Detected change data
☆ ☆ ☆ ☆
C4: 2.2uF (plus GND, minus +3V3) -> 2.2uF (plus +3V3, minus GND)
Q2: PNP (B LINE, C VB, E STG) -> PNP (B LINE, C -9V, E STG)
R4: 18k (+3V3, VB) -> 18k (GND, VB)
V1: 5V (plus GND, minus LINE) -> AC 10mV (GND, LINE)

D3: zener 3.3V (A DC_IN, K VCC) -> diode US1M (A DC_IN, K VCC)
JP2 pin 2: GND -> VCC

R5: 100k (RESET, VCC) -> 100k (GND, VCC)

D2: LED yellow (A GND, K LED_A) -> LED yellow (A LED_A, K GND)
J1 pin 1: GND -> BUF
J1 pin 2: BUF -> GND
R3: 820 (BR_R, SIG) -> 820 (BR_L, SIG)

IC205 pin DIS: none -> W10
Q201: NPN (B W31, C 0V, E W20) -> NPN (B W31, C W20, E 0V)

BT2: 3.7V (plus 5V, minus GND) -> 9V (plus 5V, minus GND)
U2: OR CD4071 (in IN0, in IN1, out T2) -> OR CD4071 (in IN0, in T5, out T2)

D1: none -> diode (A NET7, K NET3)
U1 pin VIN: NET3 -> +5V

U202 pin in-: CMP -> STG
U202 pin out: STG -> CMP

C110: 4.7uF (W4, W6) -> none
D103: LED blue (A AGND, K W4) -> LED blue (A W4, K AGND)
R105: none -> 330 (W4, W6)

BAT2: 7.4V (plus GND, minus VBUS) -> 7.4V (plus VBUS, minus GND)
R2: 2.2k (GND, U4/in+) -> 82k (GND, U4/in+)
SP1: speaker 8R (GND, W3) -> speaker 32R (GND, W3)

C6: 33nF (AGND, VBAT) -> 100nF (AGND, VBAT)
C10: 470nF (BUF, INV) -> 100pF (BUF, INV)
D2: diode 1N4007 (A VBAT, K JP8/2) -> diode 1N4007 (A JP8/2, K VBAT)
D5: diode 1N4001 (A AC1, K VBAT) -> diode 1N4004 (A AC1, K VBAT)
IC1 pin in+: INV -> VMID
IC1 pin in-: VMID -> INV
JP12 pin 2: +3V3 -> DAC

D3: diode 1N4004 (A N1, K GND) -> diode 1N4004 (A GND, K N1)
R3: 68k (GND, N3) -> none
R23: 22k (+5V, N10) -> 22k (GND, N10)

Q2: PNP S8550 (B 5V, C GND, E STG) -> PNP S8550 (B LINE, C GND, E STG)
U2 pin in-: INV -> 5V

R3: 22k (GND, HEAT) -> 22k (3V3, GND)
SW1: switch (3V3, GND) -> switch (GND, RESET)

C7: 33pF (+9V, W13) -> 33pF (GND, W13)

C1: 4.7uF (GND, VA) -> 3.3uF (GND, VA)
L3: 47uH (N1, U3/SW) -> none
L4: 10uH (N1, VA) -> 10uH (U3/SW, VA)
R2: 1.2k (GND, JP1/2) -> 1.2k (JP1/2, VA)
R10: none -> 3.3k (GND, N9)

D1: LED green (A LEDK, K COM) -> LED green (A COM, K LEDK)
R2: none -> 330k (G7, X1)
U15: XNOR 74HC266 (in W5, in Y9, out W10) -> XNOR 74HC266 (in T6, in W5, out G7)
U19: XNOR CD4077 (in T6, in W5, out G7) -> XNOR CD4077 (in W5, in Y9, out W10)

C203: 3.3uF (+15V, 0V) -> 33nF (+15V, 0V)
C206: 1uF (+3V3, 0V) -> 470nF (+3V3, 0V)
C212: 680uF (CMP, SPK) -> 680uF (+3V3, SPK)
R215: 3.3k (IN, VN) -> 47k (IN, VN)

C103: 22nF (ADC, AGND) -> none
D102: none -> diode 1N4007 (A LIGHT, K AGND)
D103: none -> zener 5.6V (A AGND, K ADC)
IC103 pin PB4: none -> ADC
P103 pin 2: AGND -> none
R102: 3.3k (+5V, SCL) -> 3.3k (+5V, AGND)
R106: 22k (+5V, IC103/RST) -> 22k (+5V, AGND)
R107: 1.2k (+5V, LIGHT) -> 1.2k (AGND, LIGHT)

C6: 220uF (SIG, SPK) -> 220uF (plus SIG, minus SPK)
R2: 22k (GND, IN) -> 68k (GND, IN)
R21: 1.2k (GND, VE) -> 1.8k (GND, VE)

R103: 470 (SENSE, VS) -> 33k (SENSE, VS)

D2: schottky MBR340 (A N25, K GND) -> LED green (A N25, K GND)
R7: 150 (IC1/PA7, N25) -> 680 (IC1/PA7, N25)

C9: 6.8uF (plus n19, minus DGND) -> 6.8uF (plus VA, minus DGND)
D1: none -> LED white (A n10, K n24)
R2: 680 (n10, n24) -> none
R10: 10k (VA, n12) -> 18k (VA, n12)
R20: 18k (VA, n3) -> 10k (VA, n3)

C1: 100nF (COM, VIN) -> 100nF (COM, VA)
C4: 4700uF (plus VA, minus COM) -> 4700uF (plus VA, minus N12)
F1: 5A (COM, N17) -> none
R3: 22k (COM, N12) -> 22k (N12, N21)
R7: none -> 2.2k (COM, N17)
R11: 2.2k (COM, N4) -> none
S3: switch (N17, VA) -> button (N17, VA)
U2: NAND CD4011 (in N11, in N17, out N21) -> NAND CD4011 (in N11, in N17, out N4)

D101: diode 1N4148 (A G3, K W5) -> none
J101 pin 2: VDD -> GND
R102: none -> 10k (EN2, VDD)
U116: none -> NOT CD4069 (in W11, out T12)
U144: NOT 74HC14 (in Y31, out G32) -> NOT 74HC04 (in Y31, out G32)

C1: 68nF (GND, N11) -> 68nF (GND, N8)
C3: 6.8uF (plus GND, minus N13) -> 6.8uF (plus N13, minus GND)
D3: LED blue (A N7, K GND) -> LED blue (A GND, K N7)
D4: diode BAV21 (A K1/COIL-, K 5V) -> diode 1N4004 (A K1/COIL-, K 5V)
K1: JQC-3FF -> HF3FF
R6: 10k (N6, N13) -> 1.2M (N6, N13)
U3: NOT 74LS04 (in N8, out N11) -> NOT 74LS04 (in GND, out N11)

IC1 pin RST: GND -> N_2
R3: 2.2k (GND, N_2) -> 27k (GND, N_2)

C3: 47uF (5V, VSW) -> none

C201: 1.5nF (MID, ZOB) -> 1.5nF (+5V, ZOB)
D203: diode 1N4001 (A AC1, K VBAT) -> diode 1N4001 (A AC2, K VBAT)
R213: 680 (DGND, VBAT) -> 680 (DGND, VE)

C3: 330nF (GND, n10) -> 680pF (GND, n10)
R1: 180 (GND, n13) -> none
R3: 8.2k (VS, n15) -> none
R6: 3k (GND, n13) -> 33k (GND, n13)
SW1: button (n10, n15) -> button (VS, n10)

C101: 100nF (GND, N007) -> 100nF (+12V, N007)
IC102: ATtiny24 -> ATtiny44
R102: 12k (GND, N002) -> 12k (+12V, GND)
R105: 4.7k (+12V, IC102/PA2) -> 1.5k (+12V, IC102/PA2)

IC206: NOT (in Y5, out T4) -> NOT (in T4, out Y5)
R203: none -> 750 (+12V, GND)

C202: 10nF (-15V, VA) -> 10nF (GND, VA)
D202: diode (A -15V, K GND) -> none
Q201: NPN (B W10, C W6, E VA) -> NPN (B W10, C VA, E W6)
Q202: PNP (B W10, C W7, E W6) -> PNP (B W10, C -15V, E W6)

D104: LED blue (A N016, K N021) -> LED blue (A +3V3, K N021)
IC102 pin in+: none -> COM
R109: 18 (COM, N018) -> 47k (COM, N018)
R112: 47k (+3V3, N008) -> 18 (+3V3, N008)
☆ ☆ ☆ ☆
▶ DESCRIPTION OF THE TASK
Every record above is to be given again precisely.

▶ SOLUTION FOR THIS EXERCISE
C4: 2.2uF (plus GND, minus +3V3) -> 2.2uF (plus +3V3, minus GND)
Q2: PNP (B LINE, C VB, E STG) -> PNP (B LINE, C -9V, E STG)
R4: 18k (+3V3, VB) -> 18k (GND, VB)
V1: 5V (plus GND, minus LINE) -> AC 10mV (GND, LINE)

D3: zener 3.3V (A DC_IN, K VCC) -> diode US1M (A DC_IN, K VCC)
JP2 pin 2: GND -> VCC

R5: 100k (RESET, VCC) -> 100k (GND, VCC)

D2: LED yellow (A GND, K LED_A) -> LED yellow (A LED_A, K GND)
J1 pin 1: GND -> BUF
J1 pin 2: BUF -> GND
R3: 820 (BR_R, SIG) -> 820 (BR_L, SIG)

IC205 pin DIS: none -> W10
Q201: NPN (B W31, C 0V, E W20) -> NPN (B W31, C W20, E 0V)

BT2: 3.7V (plus 5V, minus GND) -> 9V (plus 5V, minus GND)
U2: OR CD4071 (in IN0, in IN1, out T2) -> OR CD4071 (in IN0, in T5, out T2)

D1: none -> diode (A NET7, K NET3)
U1 pin VIN: NET3 -> +5V

U202 pin in-: CMP -> STG
U202 pin out: STG -> CMP

C110: 4.7uF (W4, W6) -> none
D103: LED blue (A AGND, K W4) -> LED blue (A W4, K AGND)
R105: none -> 330 (W4, W6)

BAT2: 7.4V (plus GND, minus VBUS) -> 7.4V (plus VBUS, minus GND)
R2: 2.2k (GND, U4/in+) -> 82k (GND, U4/in+)
SP1: speaker 8R (GND, W3) -> speaker 32R (GND, W3)

C6: 33nF (AGND, VBAT) -> 100nF (AGND, VBAT)
C10: 470nF (BUF, INV) -> 100pF (BUF, INV)
D2: diode 1N4007 (A VBAT, K JP8/2) -> diode 1N4007 (A JP8/2, K VBAT)
D5: diode 1N4001 (A AC1, K VBAT) -> diode 1N4004 (A AC1, K VBAT)
IC1 pin in+: INV -> VMID
IC1 pin in-: VMID -> INV
JP12 pin 2: +3V3 -> DAC

D3: diode 1N4004 (A N1, K GND) -> diode 1N4004 (A GND, K N1)
R3: 68k (GND, N3) -> none
R23: 22k (+5V, N10) -> 22k (GND, N10)

Q2: PNP S8550 (B 5V, C GND, E STG) -> PNP S8550 (B LINE, C GND, E STG)
U2 pin in-: INV -> 5V

R3: 22k (GND, HEAT) -> 22k (3V3, GND)
SW1: switch (3V3, GND) -> switch (GND, RESET)

C7: 33pF (+9V, W13) -> 33pF (GND, W13)

C1: 4.7uF (GND, VA) -> 3.3uF (GND, VA)
L3: 47uH (N1, U3/SW) -> none
L4: 10uH (N1, VA) -> 10uH (U3/SW, VA)
R2: 1.2k (GND, JP1/2) -> 1.2k (JP1/2, VA)
R10: none -> 3.3k (GND, N9)

D1: LED green (A LEDK, K COM) -> LED green (A COM, K LEDK)
R2: none -> 330k (G7, X1)
U15: XNOR 74HC266 (in W5, in Y9, out W10) -> XNOR 74HC266 (in T6, in W5, out G7)
U19: XNOR CD4077 (in T6, in W5, out G7) -> XNOR CD4077 (in W5, in Y9, out W10)

C203: 3.3uF (+15V, 0V) -> 33nF (+15V, 0V)
C206: 1uF (+3V3, 0V) -> 470nF (+3V3, 0V)
C212: 680uF (CMP, SPK) -> 680uF (+3V3, SPK)
R215: 3.3k (IN, VN) -> 47k (IN, VN)

C103: 22nF (ADC, AGND) -> none
D102: none -> diode 1N4007 (A LIGHT, K AGND)
D103: none -> zener 5.6V (A AGND, K ADC)
IC103 pin PB4: none -> ADC
P103 pin 2: AGND -> none
R102: 3.3k (+5V, SCL) -> 3.3k (+5V, AGND)
R106: 22k (+5V, IC103/RST) -> 22k (+5V, AGND)
R107: 1.2k (+5V, LIGHT) -> 1.2k (AGND, LIGHT)

C6: 220uF (SIG, SPK) -> 220uF (plus SIG, minus SPK)
R2: 22k (GND, IN) -> 68k (GND, IN)
R21: 1.2k (GND, VE) -> 1.8k (GND, VE)

R103: 470 (SENSE, VS) -> 33k (SENSE, VS)

D2: schottky MBR340 (A N25, K GND) -> LED green (A N25, K GND)
R7: 150 (IC1/PA7, N25) -> 680 (IC1/PA7, N25)

C9: 6.8uF (plus n19, minus DGND) -> 6.8uF (plus VA, minus DGND)
D1: none -> LED white (A n10, K n24)
R2: 680 (n10, n24) -> none
R10: 10k (VA, n12) -> 18k (VA, n12)
R20: 18k (VA, n3) -> 10k (VA, n3)

C1: 100nF (COM, VIN) -> 100nF (COM, VA)
C4: 4700uF (plus VA, minus COM) -> 4700uF (plus VA, minus N12)
F1: 5A (COM, N17) -> none
R3: 22k (COM, N12) -> 22k (N12, N21)
R7: none -> 2.2k (COM, N17)
R11: 2.2k (COM, N4) -> none
S3: switch (N17, VA) -> button (N17, VA)
U2: NAND CD4011 (in N11, in N17, out N21) -> NAND CD4011 (in N11, in N17, out N4)

D101: diode 1N4148 (A G3, K W5) -> none
J101 pin 2: VDD -> GND
R102: none -> 10k (EN2, VDD)
U116: none -> NOT CD4069 (in W11, out T12)
U144: NOT 74HC14 (in Y31, out G32) -> NOT 74HC04 (in Y31, out G32)

C1: 68nF (GND, N11) -> 68nF (GND, N8)
C3: 6.8uF (plus GND, minus N13) -> 6.8uF (plus N13, minus GND)
D3: LED blue (A N7, K GND) -> LED blue (A GND, K N7)
D4: diode BAV21 (A K1/COIL-, K 5V) -> diode 1N4004 (A K1/COIL-, K 5V)
K1: JQC-3FF -> HF3FF
R6: 10k (N6, N13) -> 1.2M (N6, N13)
U3: NOT 74LS04 (in N8, out N11) -> NOT 74LS04 (in GND, out N11)

IC1 pin RST: GND -> N_2
R3: 2.2k (GND, N_2) -> 27k (GND, N_2)

C3: 47uF (5V, VSW) -> none

C201: 1.5nF (MID, ZOB) -> 1.5nF (+5V, ZOB)
D203: diode 1N4001 (A AC1, K VBAT) -> diode 1N4001 (A AC2, K VBAT)
R213: 680 (DGND, VBAT) -> 680 (DGND, VE)

C3: 330nF (GND, n10) -> 680pF (GND, n10)
R1: 180 (GND, n13) -> none
R3: 8.2k (VS, n15) -> none
R6: 3k (GND, n13) -> 33k (GND, n13)
SW1: button (n10, n15) -> button (VS, n10)

C101: 100nF (GND, N007) -> 100nF (+12V, N007)
IC102: ATtiny24 -> ATtiny44
R102: 12k (GND, N002) -> 12k (+12V, GND)
R105: 4.7k (+12V, IC102/PA2) -> 1.5k (+12V, IC102/PA2)

IC206: NOT (in Y5, out T4) -> NOT (in T4, out Y5)
R203: none -> 750 (+12V, GND)

C202: 10nF (-15V, VA) -> 10nF (GND, VA)
D202: diode (A -15V, K GND) -> none
Q201: NPN (B W10, C W6, E VA) -> NPN (B W10, C VA, E W6)
Q202: PNP (B W10, C W7, E W6) -> PNP (B W10, C -15V, E W6)

D104: LED blue (A N016, K N021) -> LED blue (A +3V3, K N021)
IC102 pin in+: none -> COM
R109: 18 (COM, N018) -> 47k (COM, N018)
R112: 47k (+3V3, N008) -> 18 (+3V3, N008)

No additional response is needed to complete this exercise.